What you have to do: Print the entries that appear below, exactly as written and without their pictures.

Material shown:
-- Opening Marker --
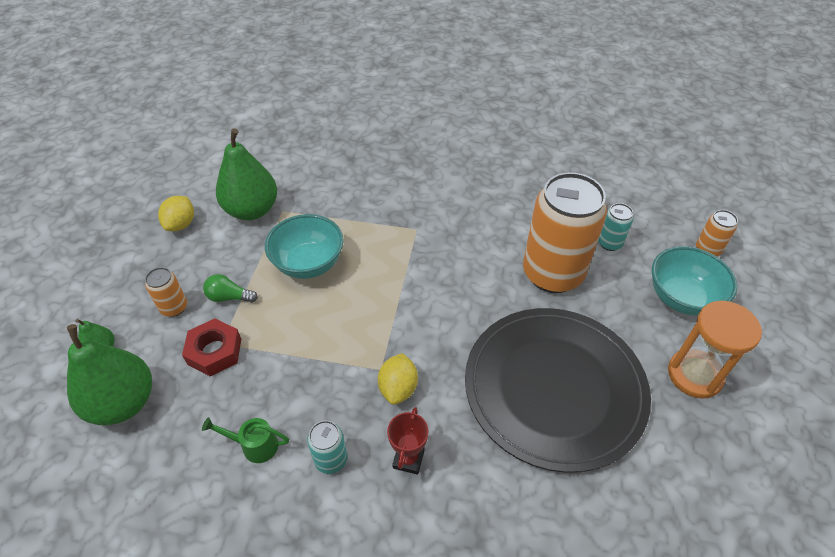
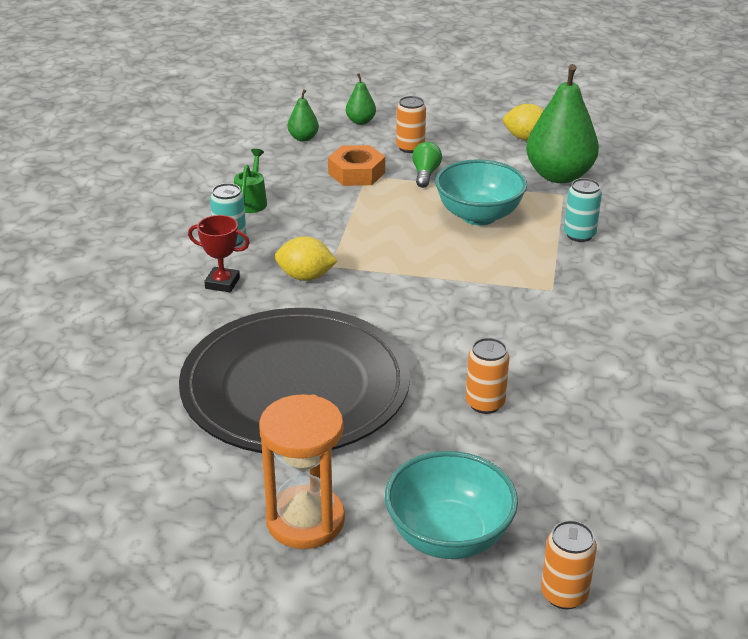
camera: 90 degrees right, 15 degrees down
(123, 403) = (303, 138): green pear -> green pear, size x0.46
(215, 351) = (356, 173): red nut -> orange nut
(552, 274) = (485, 403): orange can -> orange can, size x0.43
(609, 243) = (558, 471): turquoise can -> turquoise can (579, 235)

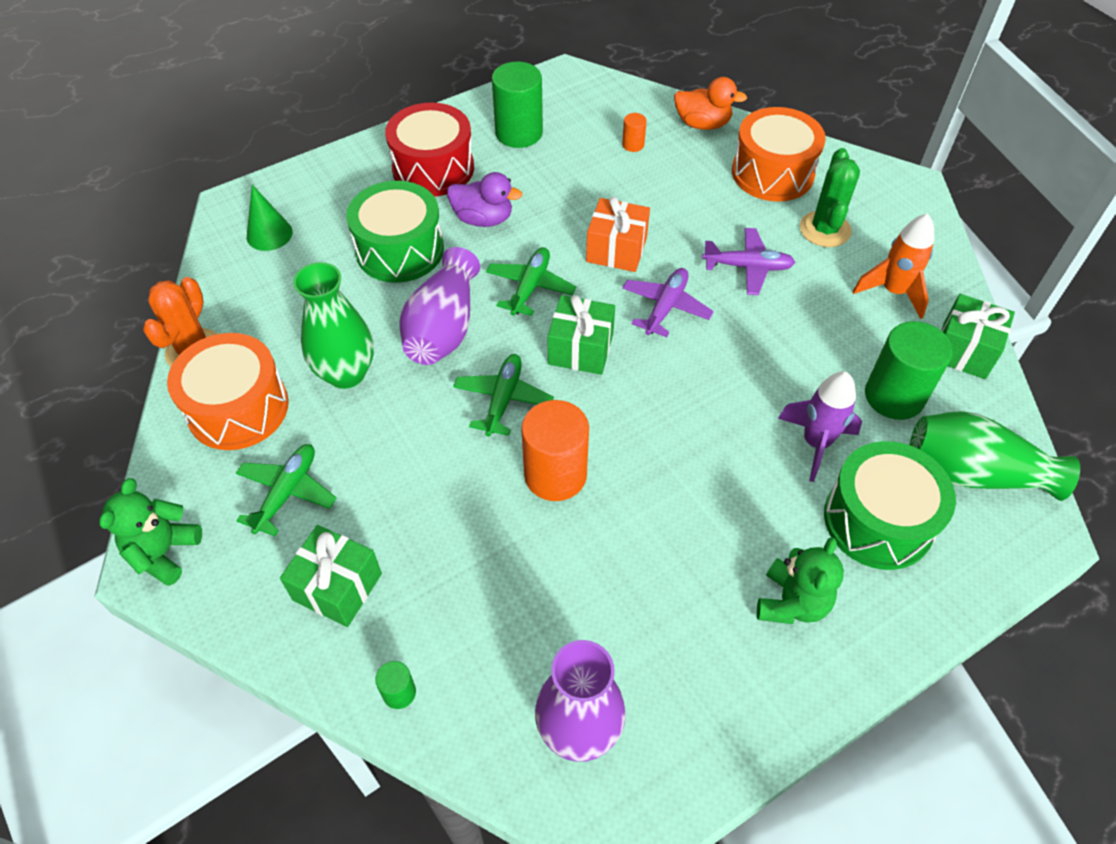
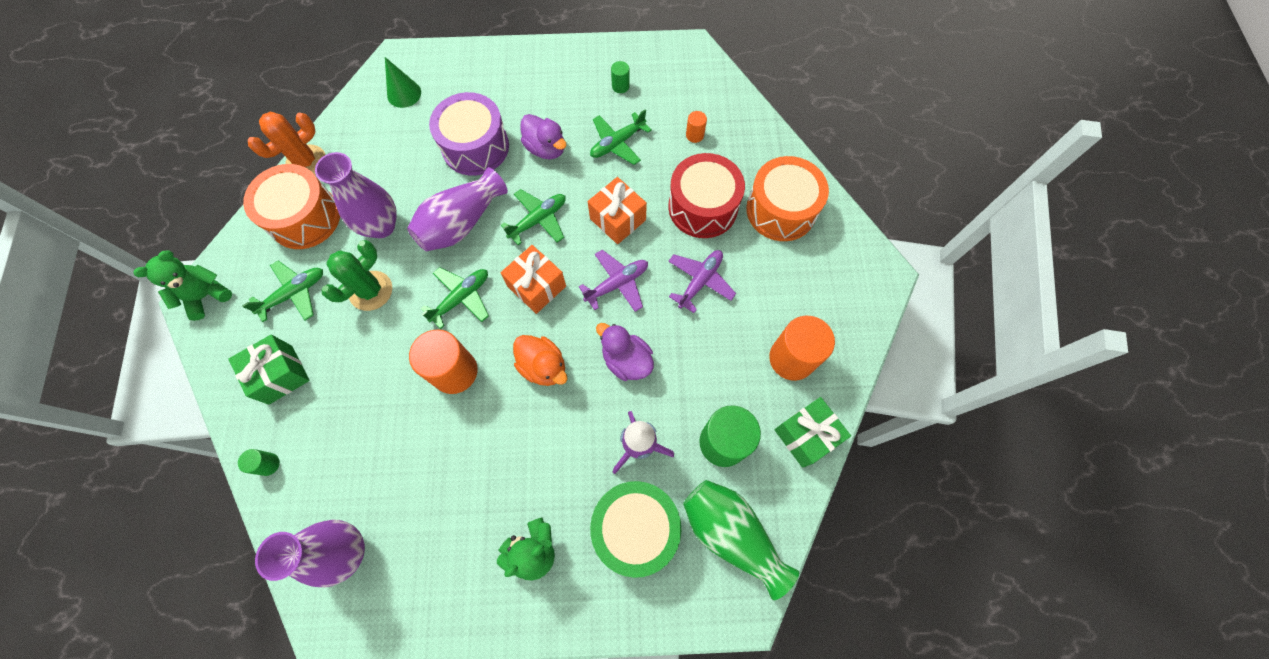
camera: 30 degrees right, 15 degrees up
(346, 373) = (381, 226): green vase -> purple vase
(400, 250) = (475, 147): green drum -> purple drum
(433, 168) = (541, 89): red drum -> red drum (703, 207)
(519, 133) = (620, 86): green cylinder -> green cylinder, size x0.46
(558, 183) = (617, 143): none -> green plane
(580, 349) = (537, 286): green gift -> orange gift
(702, 124) = (760, 141): orange duck -> orange duck (543, 366)
(735, 371) = (626, 360): none -> purple duck
(748, 267) = (700, 281): purple plane -> purple plane turned 90 degrees counterclockwise
(825, 229) = (782, 279): green cactus -> green cactus (371, 291)
(893, 292) = (791, 358): orange rocket -> orange cylinder

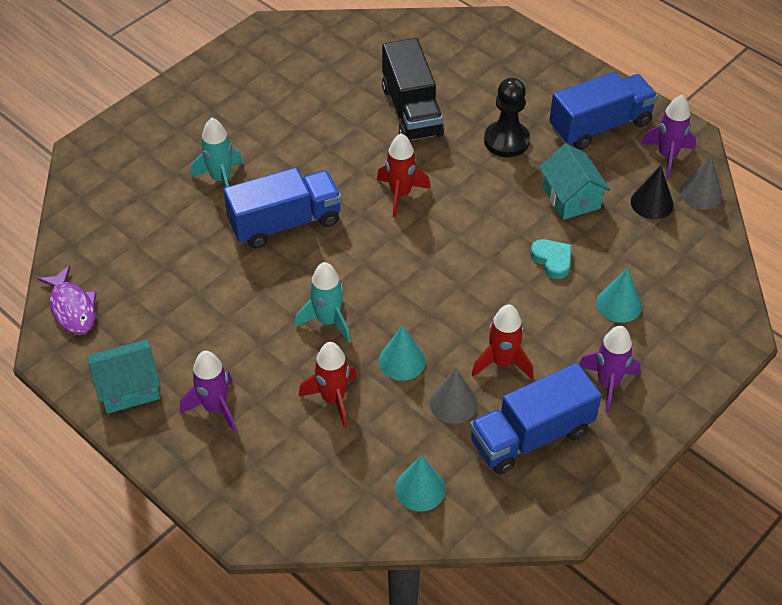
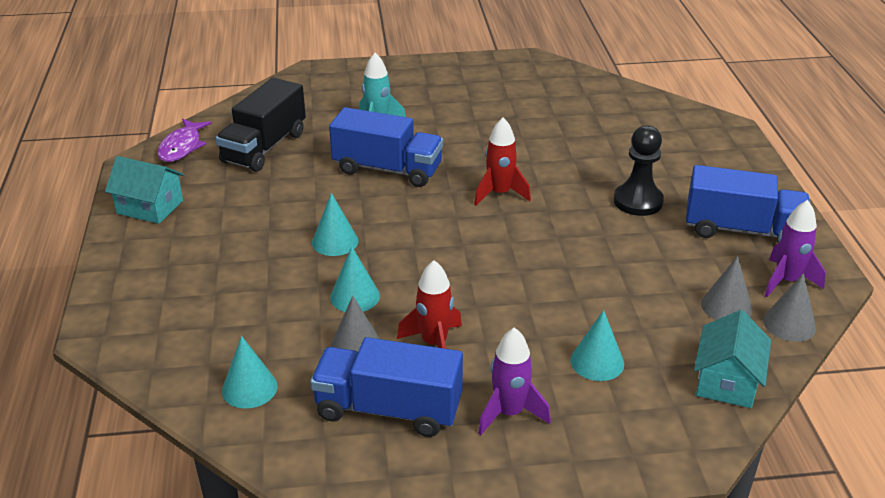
camera: 40 degrees right, 15 degrees down
(215, 408) = (185, 249): purple rocket -> none
(327, 321) = (335, 241): turquoise rocket -> turquoise cone
(333, 399) = (270, 291): red rocket -> none
(411, 111) = (579, 148): black truck -> black truck (264, 147)
(552, 260) = (574, 298): turquoise heart -> none
(571, 197) = (649, 265): turquoise house -> turquoise house (727, 381)
(652, 203) = (726, 306): black cone -> grey cone

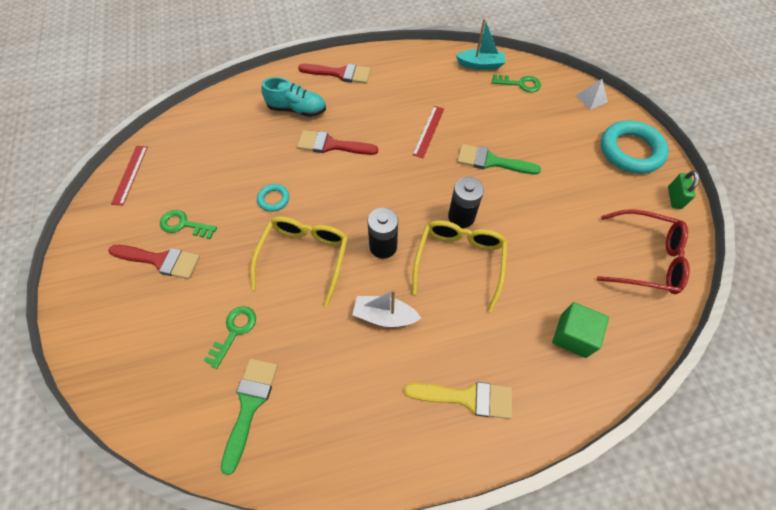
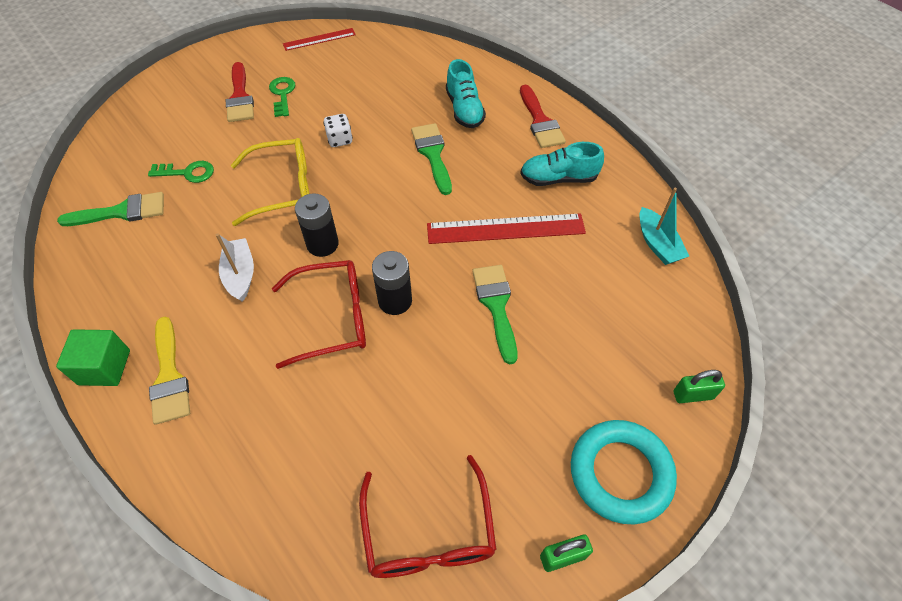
camera: 65 degrees right, 5 degrees down
(274, 199) = (340, 139): turquoise ring -> white dice
(331, 145) = (432, 154): red brush -> green brush
(399, 86) = (558, 178): none -> turquoise shoe
(428, 131) = (505, 228): red ruler -> red ruler, size x1.72
(459, 261) = (333, 318): yellow glasses -> red glasses
(520, 84) = (655, 298): green key -> none
(573, 335) = (276, 465): green cube -> green cube (104, 367)
(591, 98) = (693, 395): white pyramid -> green padlock

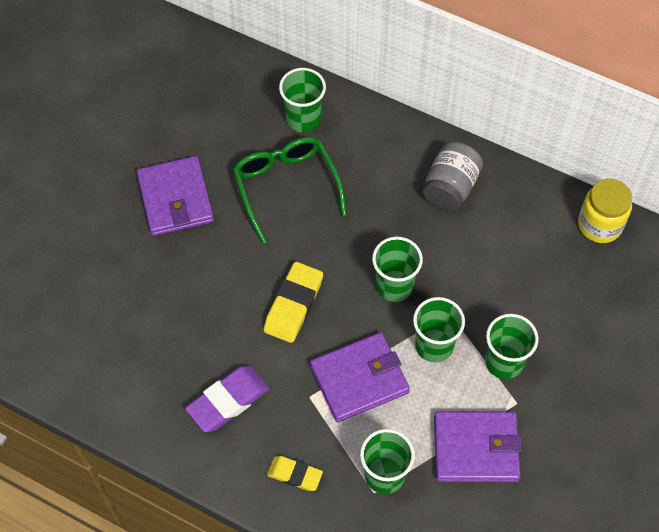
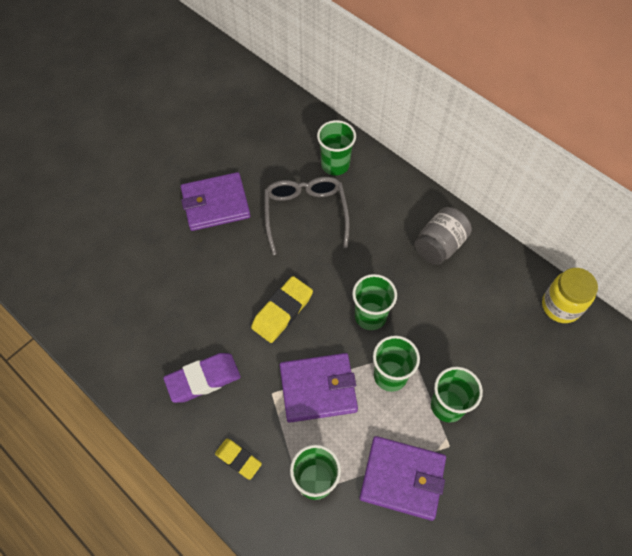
camera: 15 degrees right, 0 degrees up
(175, 199) = (215, 204): purple wallet -> purple wallet turned 75 degrees clockwise
(286, 187) = (305, 214): green glasses -> grey glasses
-- Closing Marker --
Exercise result:
camera: 90 degrees right, 15 degrees down
(123, 403) = (303, 138): green pear -> green pear, size x0.46
(215, 351) = (356, 173): red nut -> orange nut
(552, 274) = (485, 403): orange can -> orange can, size x0.43
(609, 243) = (558, 471): turquoise can -> turquoise can (579, 235)

camera: 30 degrees right, 15 degrees up
(346, 373) = (381, 226): green vase -> purple vase
(400, 250) = (475, 147): green drum -> purple drum
(433, 168) = (541, 89): red drum -> red drum (703, 207)
(519, 133) = (620, 86): green cylinder -> green cylinder, size x0.46
(558, 183) = (617, 143): none -> green plane
(580, 349) = (537, 286): green gift -> orange gift
(702, 124) = (760, 141): orange duck -> orange duck (543, 366)
(735, 371) = (626, 360): none -> purple duck
(748, 267) = (700, 281): purple plane -> purple plane turned 90 degrees counterclockwise
(825, 229) = (782, 279): green cactus -> green cactus (371, 291)
(893, 292) = (791, 358): orange rocket -> orange cylinder

camera: 40 degrees right, 15 degrees down
(215, 408) = (185, 249): purple rocket -> none
(327, 321) = (335, 241): turquoise rocket -> turquoise cone
(333, 399) = (270, 291): red rocket -> none
(411, 111) = (579, 148): black truck -> black truck (264, 147)
(552, 260) = (574, 298): turquoise heart -> none
(571, 197) = (649, 265): turquoise house -> turquoise house (727, 381)
(652, 203) = (726, 306): black cone -> grey cone

camera: 65 degrees right, 5 degrees down
(274, 199) = (340, 139): turquoise ring -> white dice
(331, 145) = (432, 154): red brush -> green brush
(399, 86) = (558, 178): none -> turquoise shoe
(428, 131) = (505, 228): red ruler -> red ruler, size x1.72
(459, 261) = (333, 318): yellow glasses -> red glasses
(520, 84) = (655, 298): green key -> none
(573, 335) = (276, 465): green cube -> green cube (104, 367)
(591, 98) = (693, 395): white pyramid -> green padlock

camera: 15 degrees right, 0 degrees up
(175, 199) = (215, 204): purple wallet -> purple wallet turned 75 degrees clockwise
(286, 187) = (305, 214): green glasses -> grey glasses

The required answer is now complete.